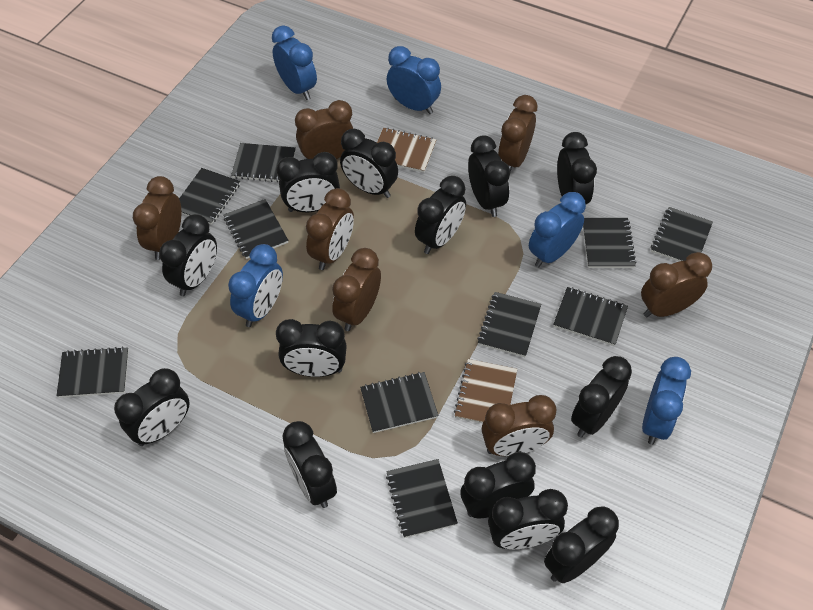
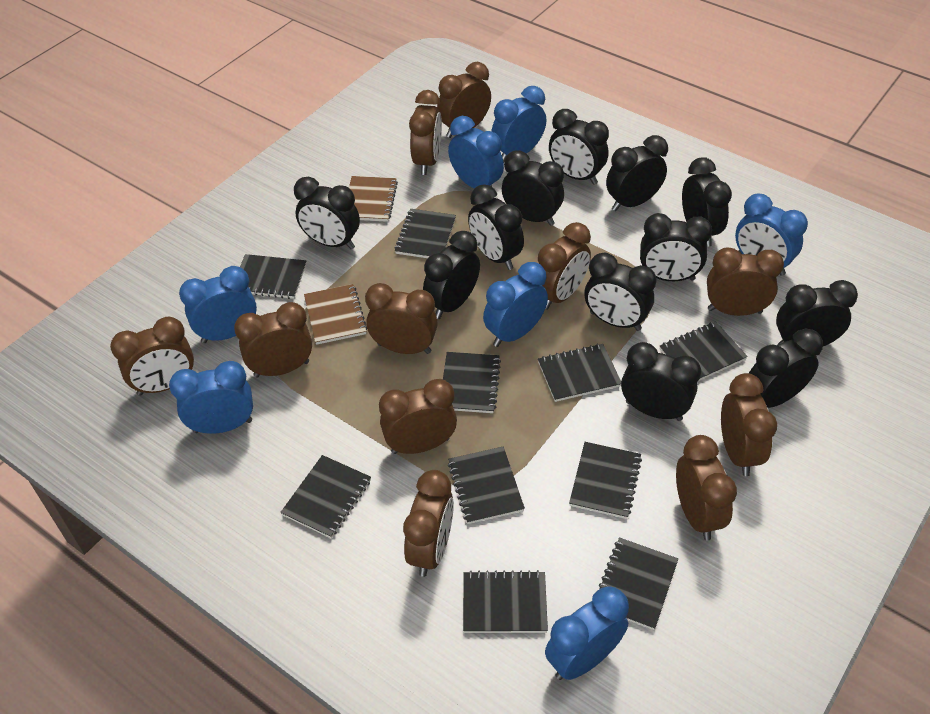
black clock: 13 -> 12
blue clock: 5 -> 7
brown clock: 7 -> 11

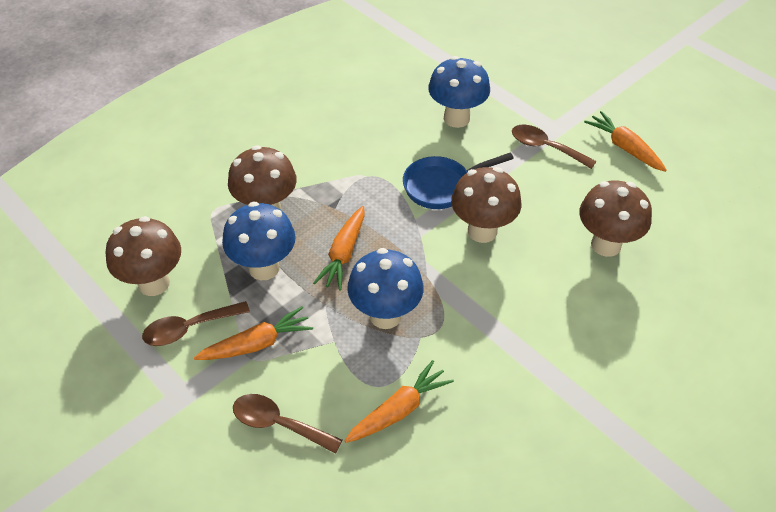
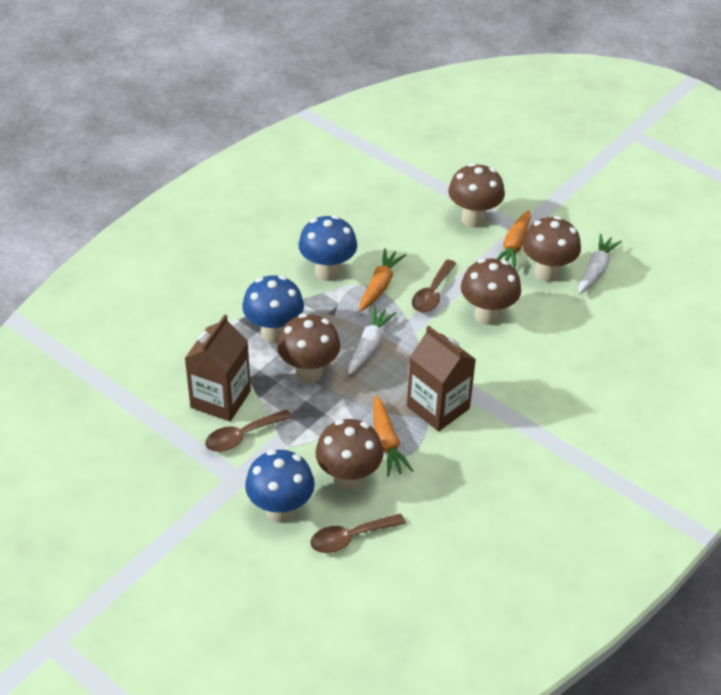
blue pan: 1 -> 0
brown carton: 0 -> 2
brown mushroom: 4 -> 5
orange carrot: 4 -> 3
white carrot: 0 -> 2

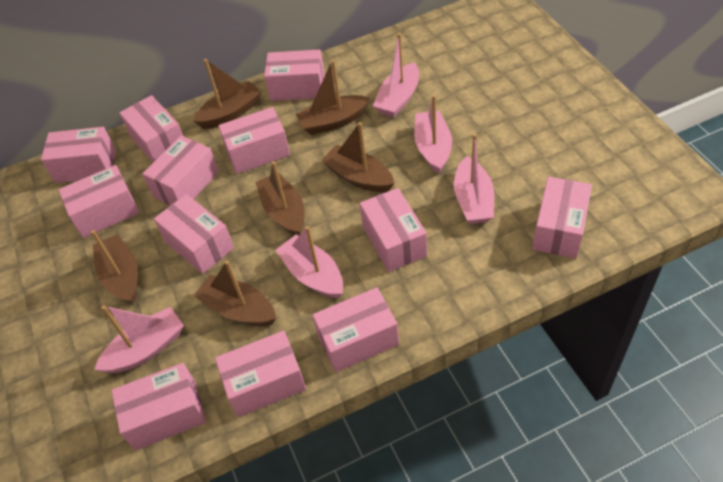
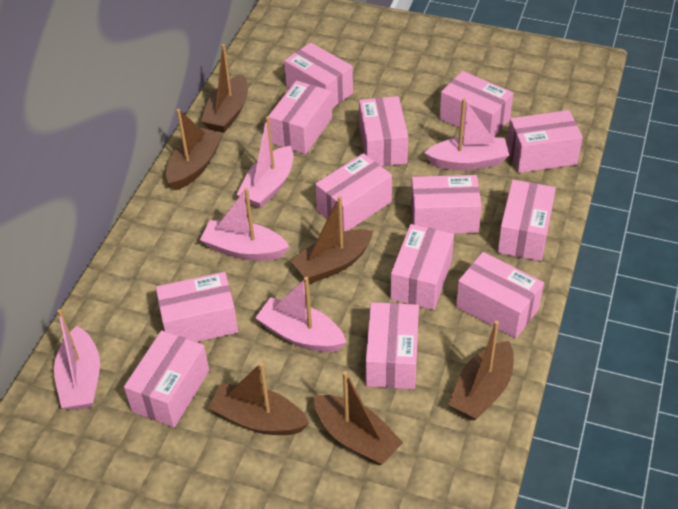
pink box: 12 -> 13

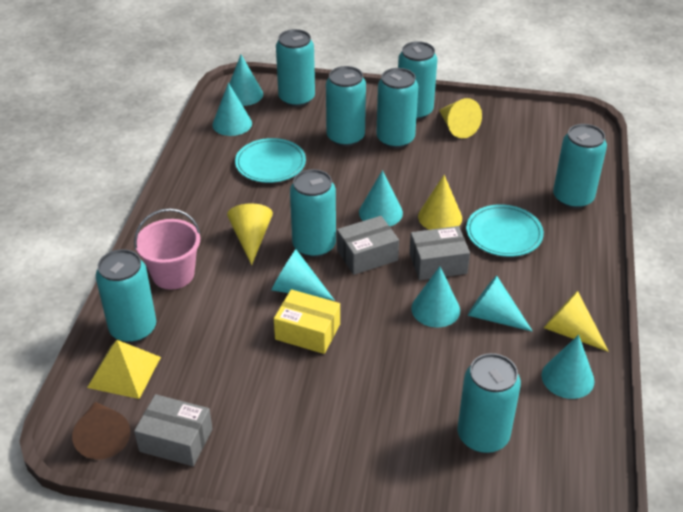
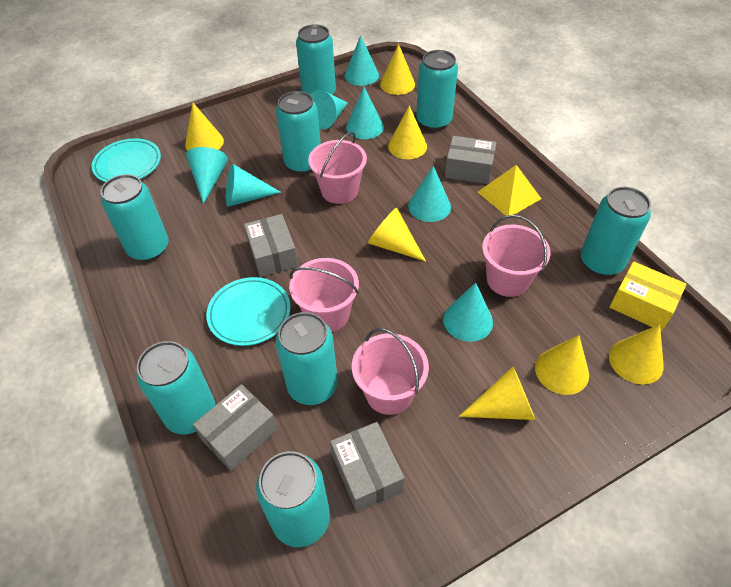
brown cone: 1 -> 0
grey box: 3 -> 4
pink bucket: 1 -> 4
yellow cone: 4 -> 7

++++++++

• _Problem to work on_:
Reproduce all of the entries word for word, skipping any pictures they hold.

• _Solution to this exercise_:
black clock: 13 -> 12
blue clock: 5 -> 7
brown clock: 7 -> 11

blue pan: 1 -> 0
brown carton: 0 -> 2
brown mushroom: 4 -> 5
orange carrot: 4 -> 3
white carrot: 0 -> 2

pink box: 12 -> 13

brown cone: 1 -> 0
grey box: 3 -> 4
pink bucket: 1 -> 4
yellow cone: 4 -> 7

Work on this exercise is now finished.